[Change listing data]
= Beginning of Section =

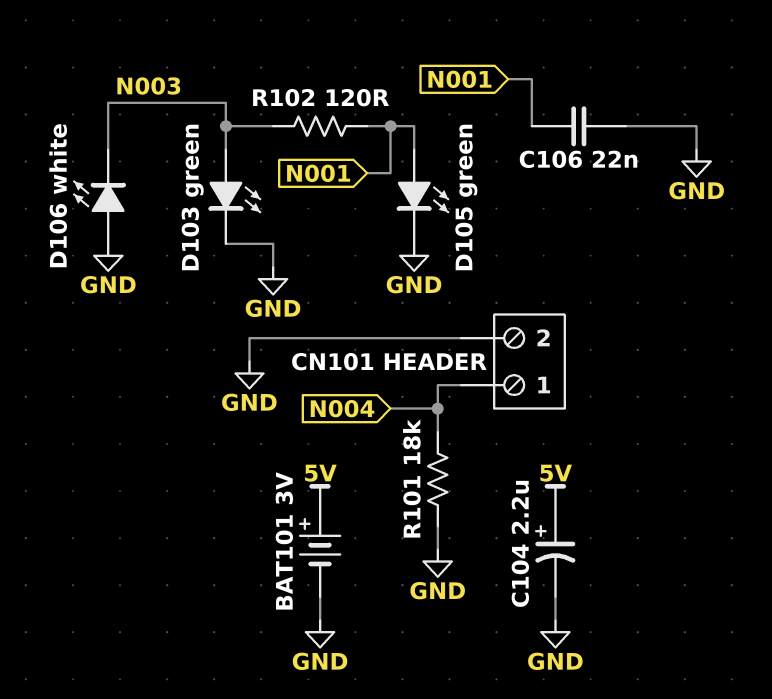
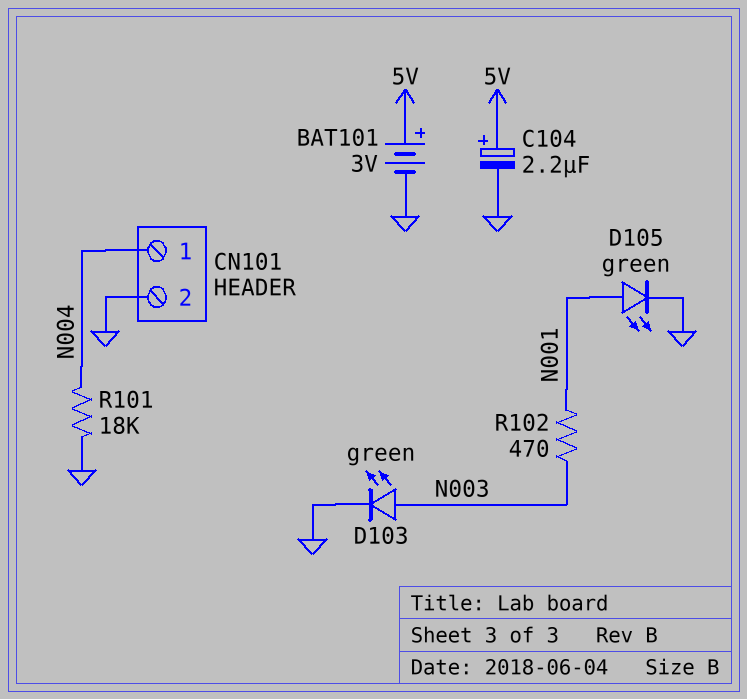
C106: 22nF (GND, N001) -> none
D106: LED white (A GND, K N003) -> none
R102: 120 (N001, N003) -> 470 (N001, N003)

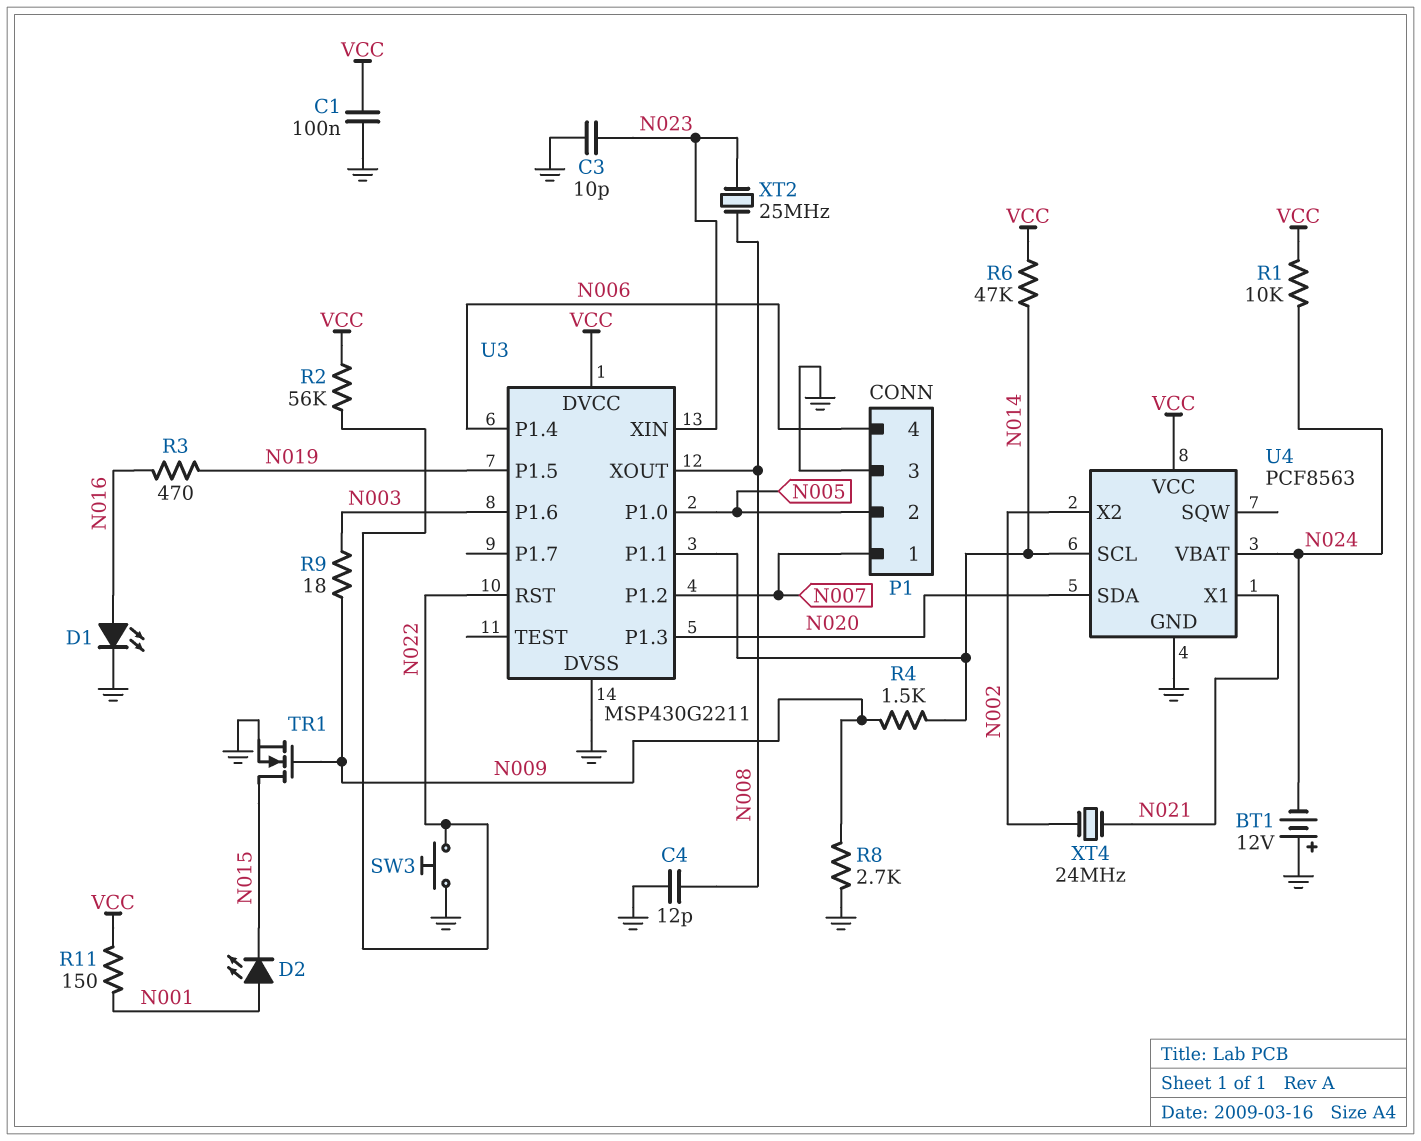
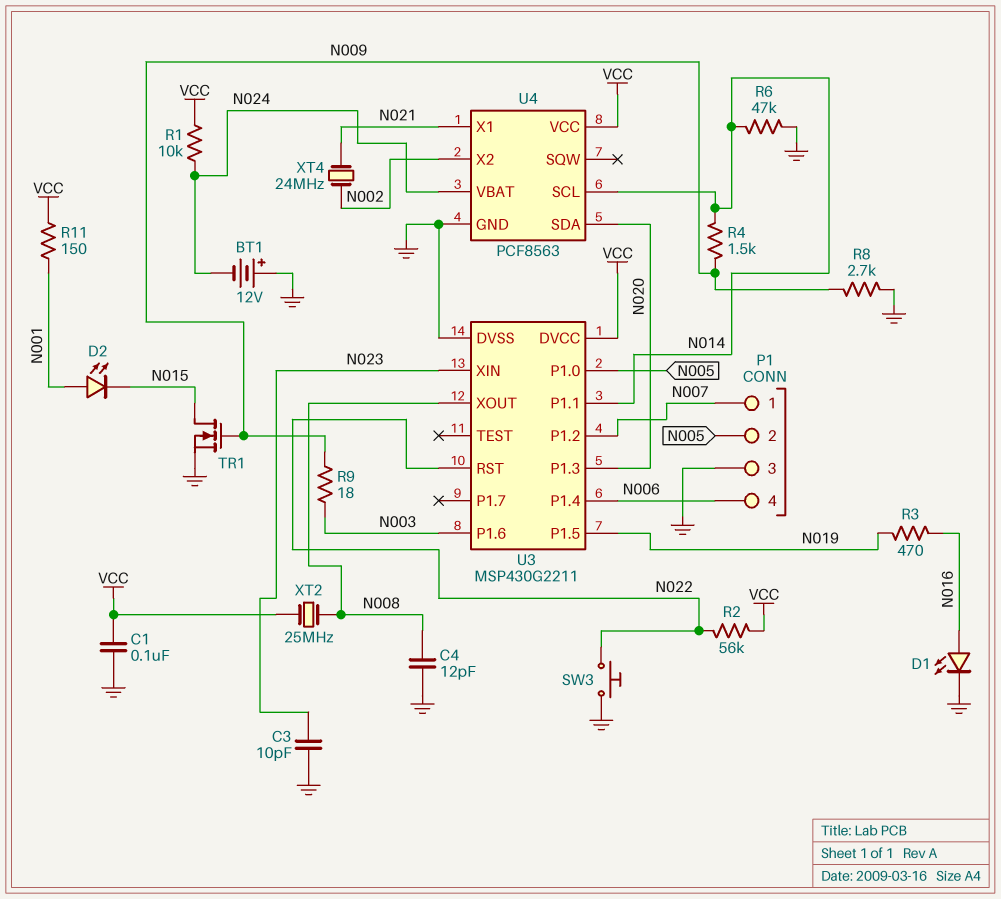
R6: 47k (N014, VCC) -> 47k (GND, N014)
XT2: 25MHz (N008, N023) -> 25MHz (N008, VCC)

= End of Section =
= Beginning of Section =

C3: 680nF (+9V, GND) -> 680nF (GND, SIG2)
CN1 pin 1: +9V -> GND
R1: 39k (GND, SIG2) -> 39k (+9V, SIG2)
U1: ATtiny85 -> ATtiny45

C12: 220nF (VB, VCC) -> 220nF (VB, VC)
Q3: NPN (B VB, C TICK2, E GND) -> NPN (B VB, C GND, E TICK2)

= End of Section =
= Beginning of Section =

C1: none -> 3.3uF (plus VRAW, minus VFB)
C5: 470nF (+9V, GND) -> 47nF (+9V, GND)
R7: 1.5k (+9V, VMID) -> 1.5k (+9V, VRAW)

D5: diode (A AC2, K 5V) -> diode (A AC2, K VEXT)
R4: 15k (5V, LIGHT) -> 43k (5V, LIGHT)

= End of Section =

**Task**
Write back the stretch of lines above that begins with the line holding "C106: 22nF (GND, N001) -> none" and ends with the line holding "XT2: 25MHz (N008, N023) -> 25MHz (N008, VCC)", both included, exactly as written. Pictures stay out.

**Your solution**
C106: 22nF (GND, N001) -> none
D106: LED white (A GND, K N003) -> none
R102: 120 (N001, N003) -> 470 (N001, N003)

R6: 47k (N014, VCC) -> 47k (GND, N014)
XT2: 25MHz (N008, N023) -> 25MHz (N008, VCC)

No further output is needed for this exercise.